■ WORKING DATA
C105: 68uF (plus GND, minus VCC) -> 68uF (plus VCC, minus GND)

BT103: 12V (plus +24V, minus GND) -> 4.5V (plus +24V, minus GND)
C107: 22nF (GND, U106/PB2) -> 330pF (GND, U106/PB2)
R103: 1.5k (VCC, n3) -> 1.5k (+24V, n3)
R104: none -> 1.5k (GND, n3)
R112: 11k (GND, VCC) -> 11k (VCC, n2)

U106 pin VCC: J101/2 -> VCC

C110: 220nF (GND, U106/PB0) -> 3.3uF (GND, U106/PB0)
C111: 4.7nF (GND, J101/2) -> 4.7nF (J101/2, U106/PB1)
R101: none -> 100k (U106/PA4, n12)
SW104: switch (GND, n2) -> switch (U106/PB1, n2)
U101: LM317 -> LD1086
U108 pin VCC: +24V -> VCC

■ REQUIRED ACTION
Which lines above include "none"? Show each of them by copying it.

■ SOLUTION
R104: none -> 1.5k (GND, n3)
R101: none -> 100k (U106/PA4, n12)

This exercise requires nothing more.